TASK OBJECTIVE: From the records below, please repeat exactly the line that has "The camera went 80", the line that has "The crayon [turquoise]", and every line between them, and nothing else.

DATASET EXTRACT:
== Segment start ==
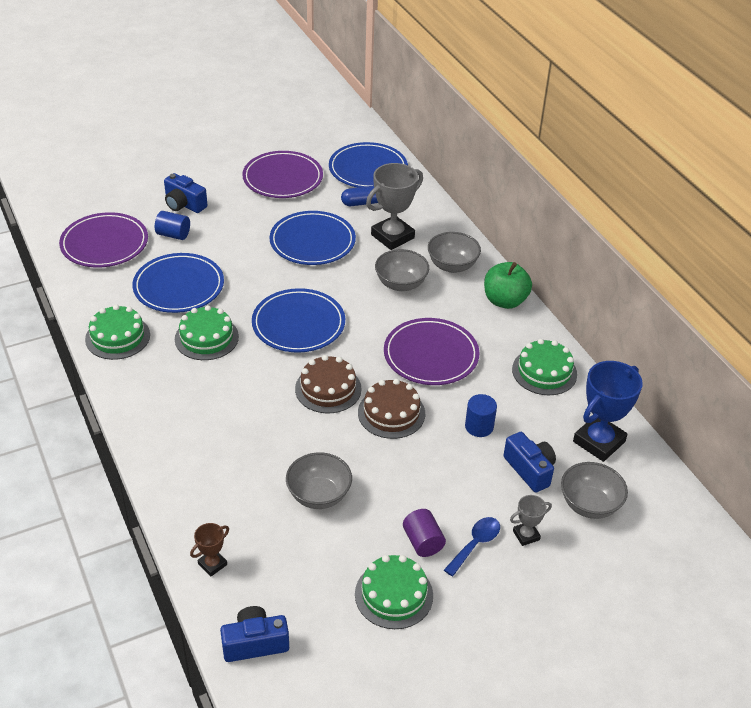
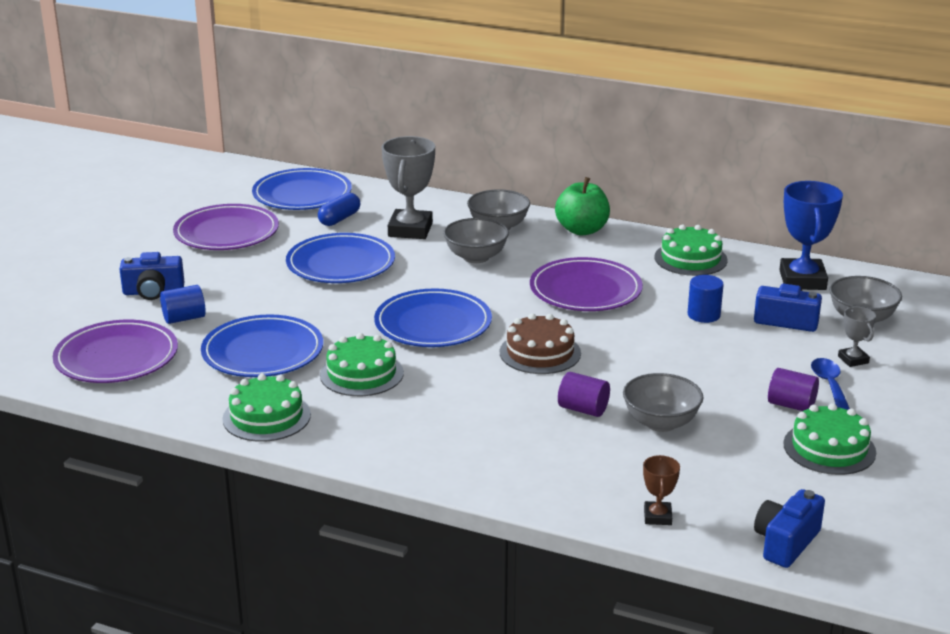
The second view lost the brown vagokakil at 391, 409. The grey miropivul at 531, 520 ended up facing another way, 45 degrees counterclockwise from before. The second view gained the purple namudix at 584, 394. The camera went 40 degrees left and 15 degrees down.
== Segment end ==
== Segment start ==
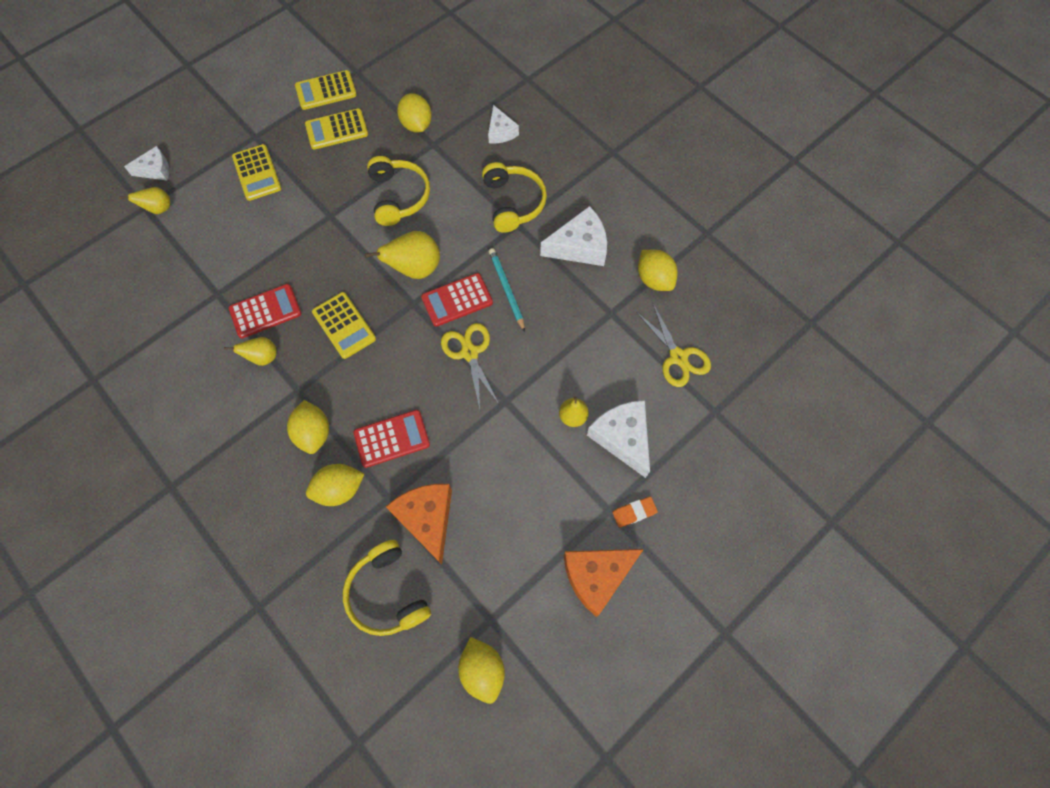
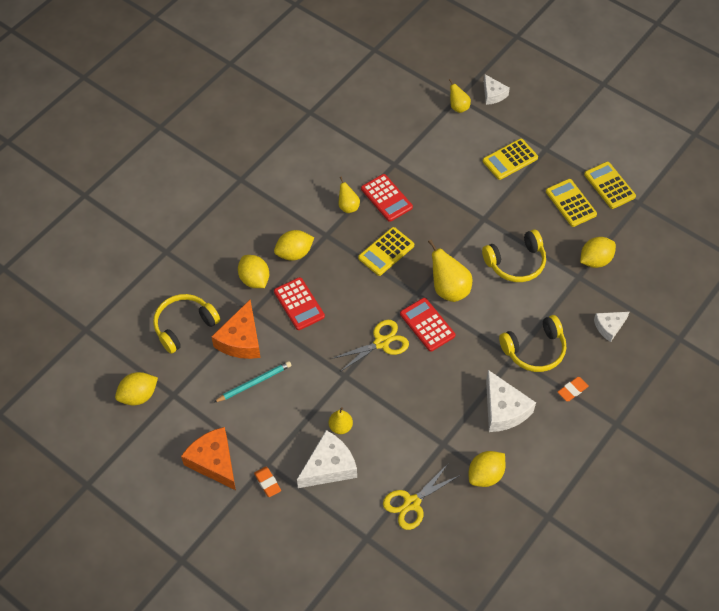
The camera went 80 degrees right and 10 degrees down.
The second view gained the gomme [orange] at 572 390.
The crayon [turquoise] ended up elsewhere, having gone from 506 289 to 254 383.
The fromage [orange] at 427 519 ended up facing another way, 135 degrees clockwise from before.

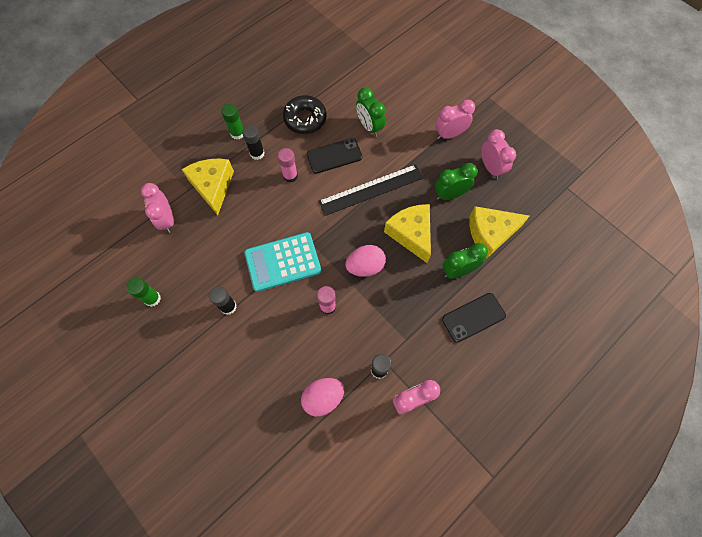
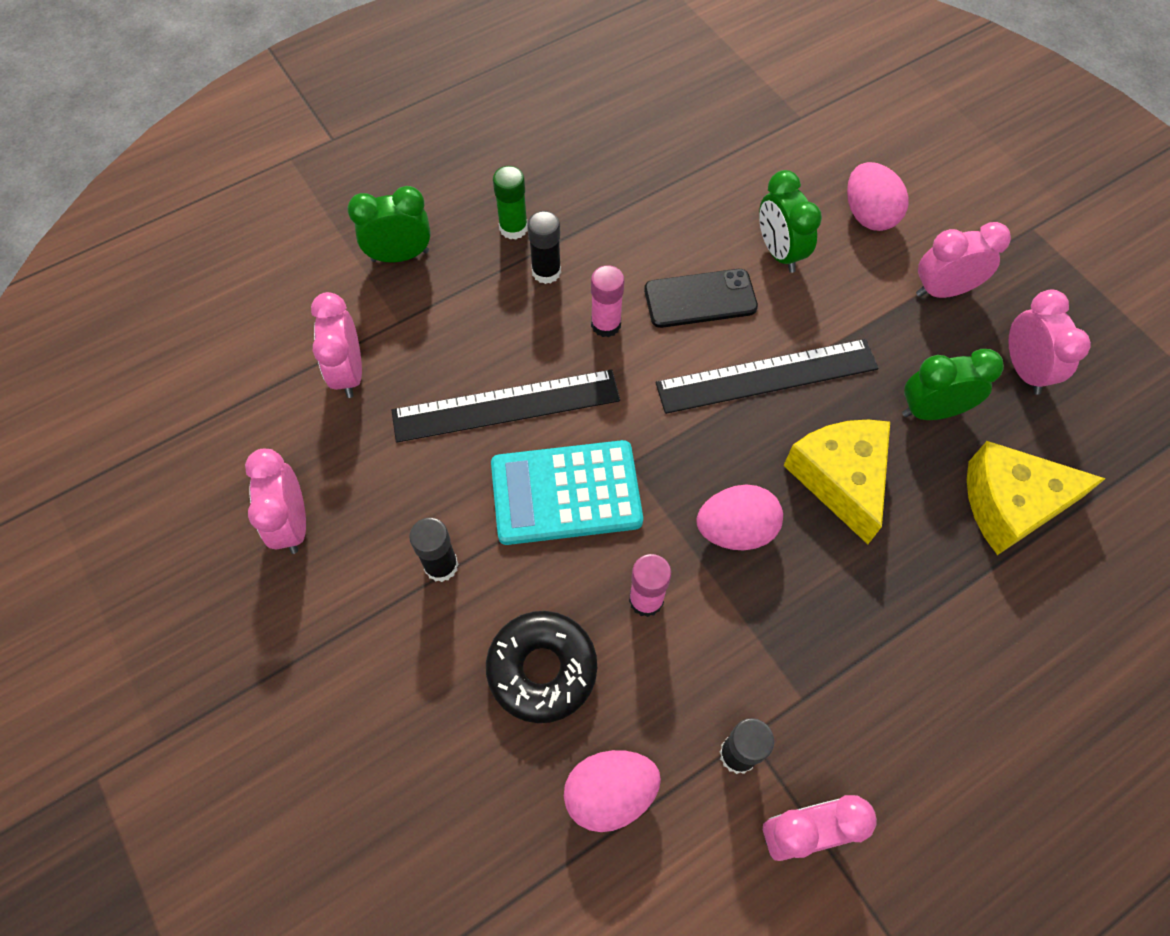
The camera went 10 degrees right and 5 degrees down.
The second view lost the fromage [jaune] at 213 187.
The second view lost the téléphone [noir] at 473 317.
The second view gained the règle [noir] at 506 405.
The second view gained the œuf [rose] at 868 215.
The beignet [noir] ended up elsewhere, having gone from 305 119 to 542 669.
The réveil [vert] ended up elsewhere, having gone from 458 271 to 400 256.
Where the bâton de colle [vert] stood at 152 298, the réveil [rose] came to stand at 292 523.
== Segment end ==
RESULT OF THE TASK:
The camera went 80 degrees right and 10 degrees down.
The second view gained the gomme [orange] at 572 390.
The crayon [turquoise] ended up elsewhere, having gone from 506 289 to 254 383.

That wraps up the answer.